What are the lines from the one containing "black round brick" through the end of the listing below? Return them exactly, and only them.
──────
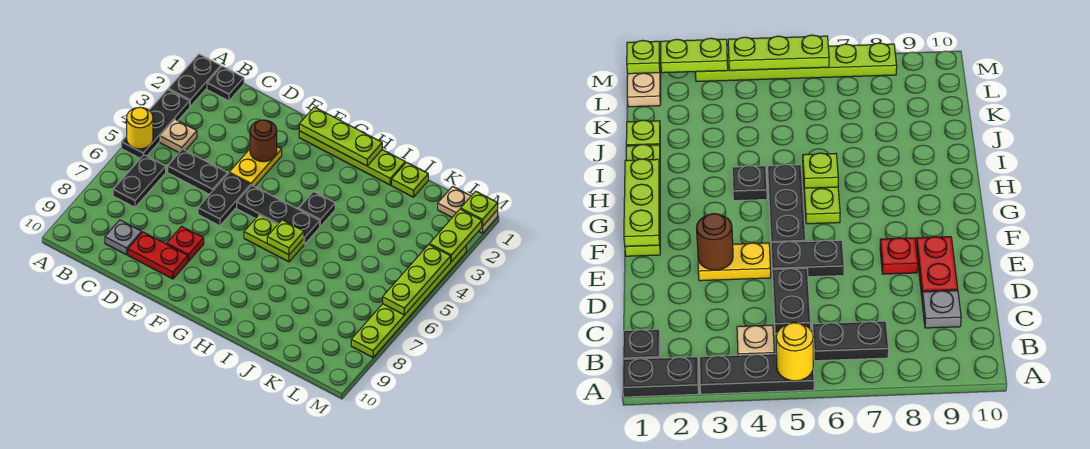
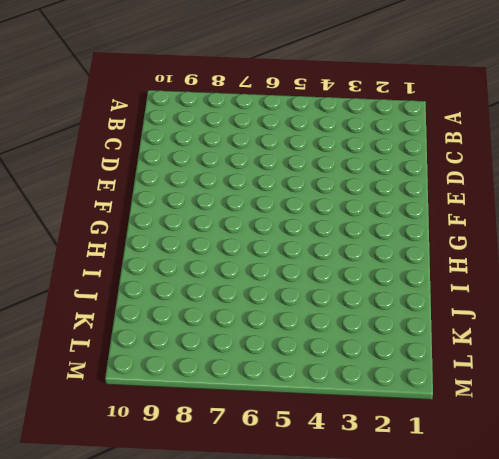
none -> black plate A1:A2 level 1
none -> black plate A3:A5 level 1
none -> black plate B1 level 1

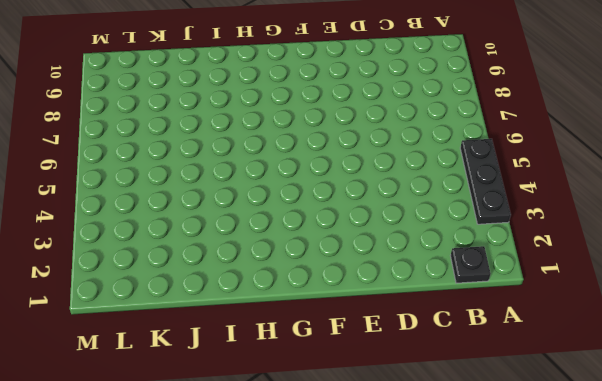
none -> black plate A1:A2 level 1
none -> tan plate B4 level 1
none -> black plate B6:B7 level 1

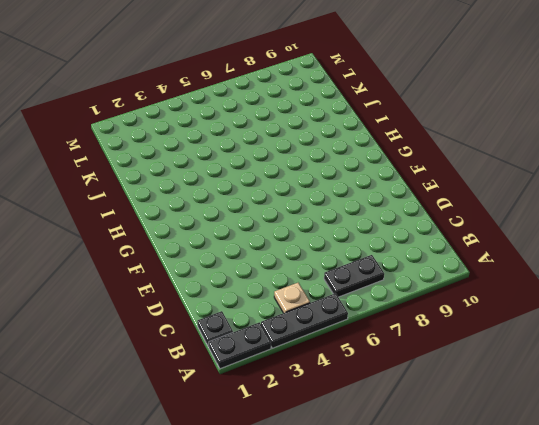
none -> black plate C5:D5 level 1
none -> grey plate C9 level 1
none -> red plate D9:E9 level 1

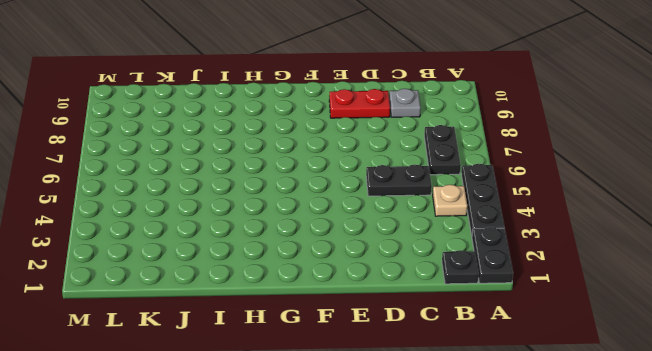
none -> yellow plate E3:E4 level 1
none -> black plate E5:E6 level 1
none -> red plate E8 level 1

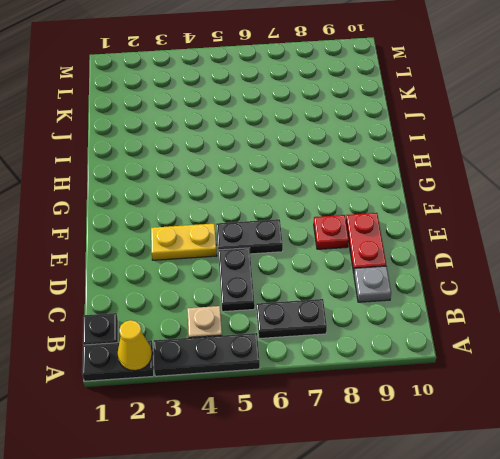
yellow cone A2 level 2 -> none
none -> lime plate F1:I1 level 1
none -> black plate F5:H5 level 1
none -> lime plate G6:H6 level 1

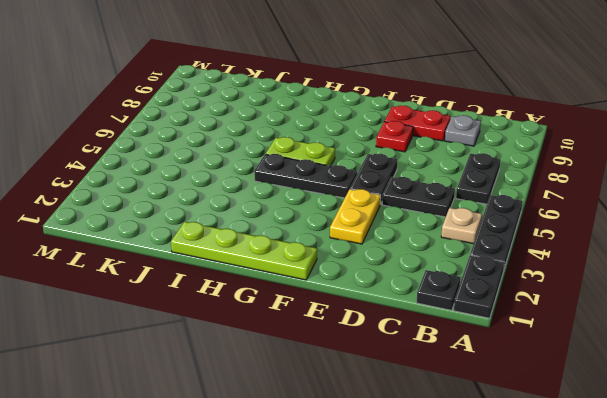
none -> black plate H4 level 1
none -> lime plate J1 level 1
none -> tan plate L1:M1 level 1

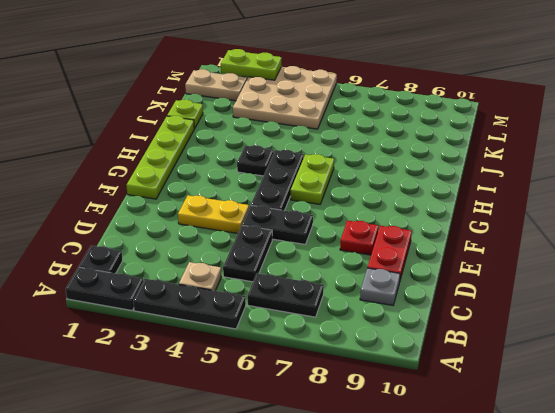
tan plate K3:M5 level 1 -> lime plate M3:M8 level 1
tan plate L1:L2 level 1 -> tan plate L1:M1 level 1
none -> yellow round brick A5 level 2
none -> brown round brick E3 level 2
none -> lime plate F1:H1 level 2

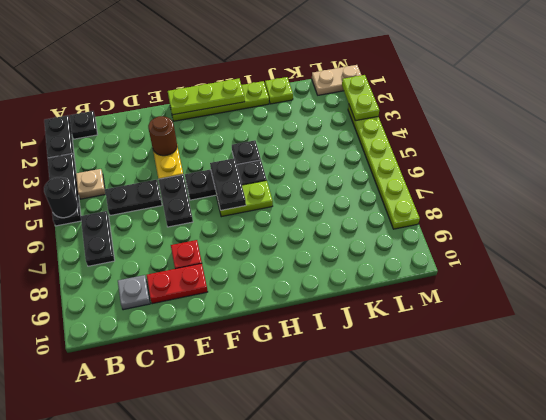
black round brick A5 level 2 -> yellow round brick A5 level 2
black plate G5:G6 level 2 -> none
none -> lime plate H6 level 2
none -> lime plate M1 level 2
none -> lime plate M4:M6 level 2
──────
Written response:
black round brick A5 level 2 -> yellow round brick A5 level 2
black plate G5:G6 level 2 -> none
none -> lime plate H6 level 2
none -> lime plate M1 level 2
none -> lime plate M4:M6 level 2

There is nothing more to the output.